=== Begin Enclosure ===

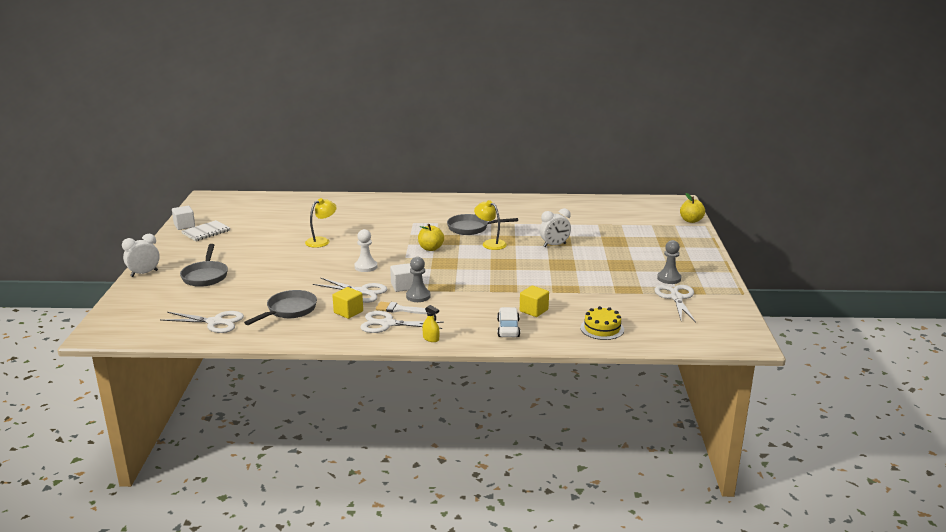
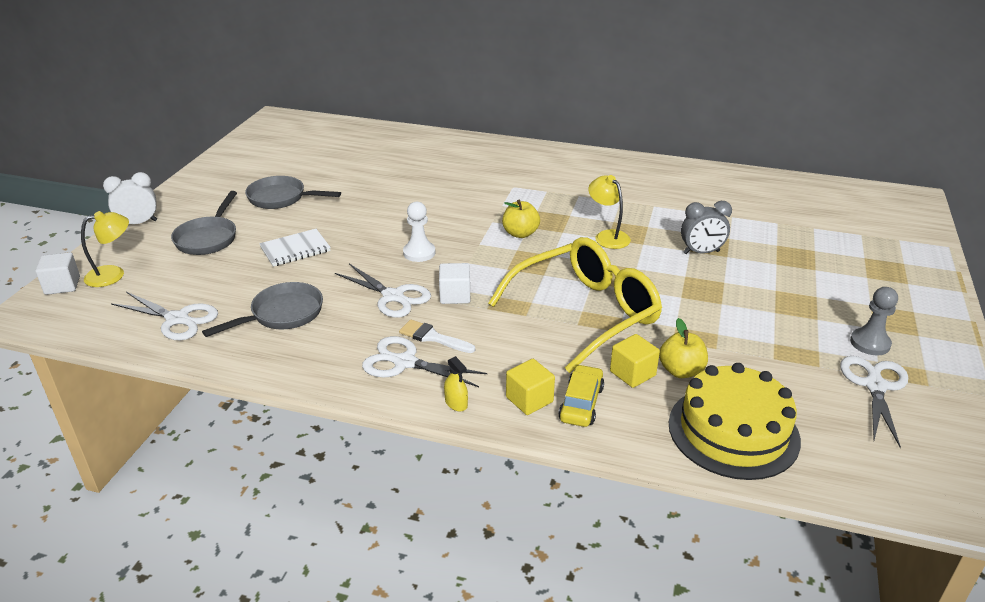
camera: 15 degrees right, 10 degrees up
(184, 226) = (227, 156): white cube -> white cube (62, 285)
(206, 232) = (246, 169): white notebook -> white notebook (295, 249)
(321, 241) = (381, 201): yellow lamp -> yellow lamp (113, 274)
(348, 312) = (360, 330): yellow cube -> yellow cube (529, 399)
(418, 296) = (469, 317): grey pawn -> none
(471, 228) = (589, 206): grey pan -> grey pan (281, 198)
(493, 285) = (586, 313): none -> yellow glasses
(508, 328) = (581, 403): white car -> yellow car
(554, 245) = (701, 252): white clock -> grey clock
(602, 328) = (733, 431): yellow cake -> yellow cake, size x1.79
(691, 220) = (927, 235): yellow apple -> yellow apple (681, 371)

=== End Enclosure ===

## [Prompt]
Lines of the material in which the word "none" occurs are to be copied out.

## [Solved exercise]
(418, 296) = (469, 317): grey pawn -> none
(493, 285) = (586, 313): none -> yellow glasses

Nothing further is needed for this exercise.